◆ Image sequences with shape edits:
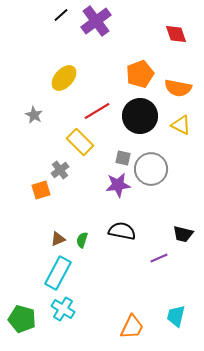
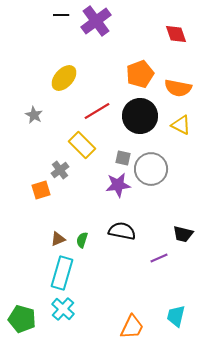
black line: rotated 42 degrees clockwise
yellow rectangle: moved 2 px right, 3 px down
cyan rectangle: moved 4 px right; rotated 12 degrees counterclockwise
cyan cross: rotated 10 degrees clockwise
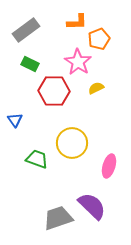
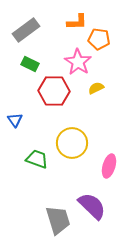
orange pentagon: rotated 30 degrees clockwise
gray trapezoid: moved 2 px down; rotated 92 degrees clockwise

◆ WORK TO COMPLETE: All entries must come back exactly as written, though without their pictures.

◆ TASK SOLUTION:
black line: rotated 42 degrees clockwise
yellow rectangle: moved 2 px right, 3 px down
cyan rectangle: moved 4 px right; rotated 12 degrees counterclockwise
cyan cross: rotated 10 degrees clockwise
orange pentagon: rotated 30 degrees clockwise
gray trapezoid: moved 2 px down; rotated 92 degrees clockwise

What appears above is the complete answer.